● **Problem to work on**
Print the first line of the material below and each line after it, exactly as written, ending with the line that contains "(360, 578) = (240, 475): grey".

● **Raw data**

________

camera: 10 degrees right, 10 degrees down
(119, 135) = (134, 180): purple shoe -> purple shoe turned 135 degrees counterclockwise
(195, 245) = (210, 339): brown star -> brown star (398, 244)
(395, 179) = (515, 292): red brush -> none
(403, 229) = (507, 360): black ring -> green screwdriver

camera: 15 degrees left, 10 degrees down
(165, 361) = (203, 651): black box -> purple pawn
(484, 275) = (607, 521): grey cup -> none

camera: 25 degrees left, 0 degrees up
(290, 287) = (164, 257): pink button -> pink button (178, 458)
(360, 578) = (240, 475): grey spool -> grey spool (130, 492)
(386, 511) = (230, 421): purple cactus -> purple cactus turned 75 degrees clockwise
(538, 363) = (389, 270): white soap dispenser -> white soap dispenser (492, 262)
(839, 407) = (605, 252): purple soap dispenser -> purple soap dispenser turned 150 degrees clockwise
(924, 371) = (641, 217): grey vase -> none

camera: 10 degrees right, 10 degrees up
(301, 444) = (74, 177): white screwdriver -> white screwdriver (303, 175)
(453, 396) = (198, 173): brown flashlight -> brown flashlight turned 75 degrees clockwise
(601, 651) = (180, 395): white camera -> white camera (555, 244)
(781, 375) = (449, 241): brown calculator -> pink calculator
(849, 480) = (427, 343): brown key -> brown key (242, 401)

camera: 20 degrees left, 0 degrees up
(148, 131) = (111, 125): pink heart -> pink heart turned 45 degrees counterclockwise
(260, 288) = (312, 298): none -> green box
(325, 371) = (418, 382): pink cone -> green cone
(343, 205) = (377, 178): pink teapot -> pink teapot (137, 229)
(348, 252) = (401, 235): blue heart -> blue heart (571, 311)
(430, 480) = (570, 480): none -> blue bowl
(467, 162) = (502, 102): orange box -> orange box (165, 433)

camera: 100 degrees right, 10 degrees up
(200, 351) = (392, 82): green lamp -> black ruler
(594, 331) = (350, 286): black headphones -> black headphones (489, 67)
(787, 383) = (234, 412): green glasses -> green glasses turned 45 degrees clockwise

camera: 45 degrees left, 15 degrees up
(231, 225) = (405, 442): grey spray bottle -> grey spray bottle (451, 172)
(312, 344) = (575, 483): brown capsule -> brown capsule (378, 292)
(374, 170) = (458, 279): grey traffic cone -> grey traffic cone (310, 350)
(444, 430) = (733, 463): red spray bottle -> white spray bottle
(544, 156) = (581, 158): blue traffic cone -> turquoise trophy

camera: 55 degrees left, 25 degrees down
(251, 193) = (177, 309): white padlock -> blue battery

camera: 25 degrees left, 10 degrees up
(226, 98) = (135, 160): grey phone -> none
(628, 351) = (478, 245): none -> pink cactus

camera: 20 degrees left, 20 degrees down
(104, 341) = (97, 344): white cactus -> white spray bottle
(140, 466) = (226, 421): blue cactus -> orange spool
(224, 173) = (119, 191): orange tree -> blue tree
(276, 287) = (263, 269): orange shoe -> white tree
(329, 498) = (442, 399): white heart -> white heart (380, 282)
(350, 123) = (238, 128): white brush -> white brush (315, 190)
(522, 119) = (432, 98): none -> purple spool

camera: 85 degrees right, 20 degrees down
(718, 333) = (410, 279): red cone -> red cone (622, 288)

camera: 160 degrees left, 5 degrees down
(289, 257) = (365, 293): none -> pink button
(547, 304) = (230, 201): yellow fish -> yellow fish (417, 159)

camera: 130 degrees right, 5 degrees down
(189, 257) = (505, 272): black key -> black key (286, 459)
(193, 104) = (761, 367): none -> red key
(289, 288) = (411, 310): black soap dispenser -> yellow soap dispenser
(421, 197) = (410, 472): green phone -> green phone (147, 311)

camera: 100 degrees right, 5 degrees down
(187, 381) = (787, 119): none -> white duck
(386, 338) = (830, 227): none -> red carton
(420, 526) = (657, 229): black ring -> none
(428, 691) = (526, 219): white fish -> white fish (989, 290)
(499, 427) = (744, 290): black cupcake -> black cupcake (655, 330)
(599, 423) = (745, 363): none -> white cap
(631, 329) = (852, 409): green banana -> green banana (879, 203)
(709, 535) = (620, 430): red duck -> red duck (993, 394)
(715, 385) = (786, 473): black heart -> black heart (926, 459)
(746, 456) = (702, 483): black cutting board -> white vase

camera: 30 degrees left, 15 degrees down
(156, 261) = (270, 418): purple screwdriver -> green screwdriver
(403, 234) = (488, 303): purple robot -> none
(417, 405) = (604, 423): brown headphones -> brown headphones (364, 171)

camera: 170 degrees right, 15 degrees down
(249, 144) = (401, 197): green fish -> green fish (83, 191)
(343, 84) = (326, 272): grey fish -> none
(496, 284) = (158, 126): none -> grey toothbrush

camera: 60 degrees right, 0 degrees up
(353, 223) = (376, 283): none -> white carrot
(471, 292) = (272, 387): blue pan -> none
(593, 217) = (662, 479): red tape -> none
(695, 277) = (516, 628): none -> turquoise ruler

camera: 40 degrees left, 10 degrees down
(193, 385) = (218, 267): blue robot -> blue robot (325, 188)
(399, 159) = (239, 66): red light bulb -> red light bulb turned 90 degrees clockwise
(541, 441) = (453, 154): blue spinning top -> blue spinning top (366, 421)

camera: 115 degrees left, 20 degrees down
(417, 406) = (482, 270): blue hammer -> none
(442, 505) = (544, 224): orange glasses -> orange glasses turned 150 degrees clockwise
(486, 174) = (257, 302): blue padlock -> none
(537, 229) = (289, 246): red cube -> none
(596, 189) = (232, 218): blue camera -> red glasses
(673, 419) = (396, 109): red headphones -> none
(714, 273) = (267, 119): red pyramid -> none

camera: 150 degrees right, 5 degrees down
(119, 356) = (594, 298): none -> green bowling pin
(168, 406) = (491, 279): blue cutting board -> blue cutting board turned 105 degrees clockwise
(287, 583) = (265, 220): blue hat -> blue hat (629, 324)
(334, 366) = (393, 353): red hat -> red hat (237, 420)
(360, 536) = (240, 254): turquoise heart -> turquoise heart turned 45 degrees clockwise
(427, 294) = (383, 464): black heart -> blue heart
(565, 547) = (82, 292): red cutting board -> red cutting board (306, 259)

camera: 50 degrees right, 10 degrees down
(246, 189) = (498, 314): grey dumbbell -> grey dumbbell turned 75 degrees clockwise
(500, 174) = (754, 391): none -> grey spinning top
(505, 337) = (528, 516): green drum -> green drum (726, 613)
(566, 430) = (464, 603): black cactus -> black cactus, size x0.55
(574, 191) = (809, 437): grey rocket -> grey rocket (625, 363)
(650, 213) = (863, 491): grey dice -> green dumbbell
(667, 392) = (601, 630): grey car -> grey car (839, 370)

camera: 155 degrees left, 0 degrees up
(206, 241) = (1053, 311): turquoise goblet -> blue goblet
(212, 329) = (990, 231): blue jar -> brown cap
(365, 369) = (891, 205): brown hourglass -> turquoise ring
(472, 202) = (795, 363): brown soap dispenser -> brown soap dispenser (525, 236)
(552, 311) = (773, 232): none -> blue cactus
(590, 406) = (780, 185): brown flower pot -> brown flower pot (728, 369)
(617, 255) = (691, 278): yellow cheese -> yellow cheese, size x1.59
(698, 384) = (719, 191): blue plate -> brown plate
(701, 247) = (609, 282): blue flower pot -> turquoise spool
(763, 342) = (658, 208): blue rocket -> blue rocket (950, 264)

________

● **Exercise output**
camera: 10 degrees right, 10 degrees down
(119, 135) = (134, 180): purple shoe -> purple shoe turned 135 degrees counterclockwise
(195, 245) = (210, 339): brown star -> brown star (398, 244)
(395, 179) = (515, 292): red brush -> none
(403, 229) = (507, 360): black ring -> green screwdriver

camera: 15 degrees left, 10 degrees down
(165, 361) = (203, 651): black box -> purple pawn
(484, 275) = (607, 521): grey cup -> none

camera: 25 degrees left, 0 degrees up
(290, 287) = (164, 257): pink button -> pink button (178, 458)
(360, 578) = (240, 475): grey spool -> grey spool (130, 492)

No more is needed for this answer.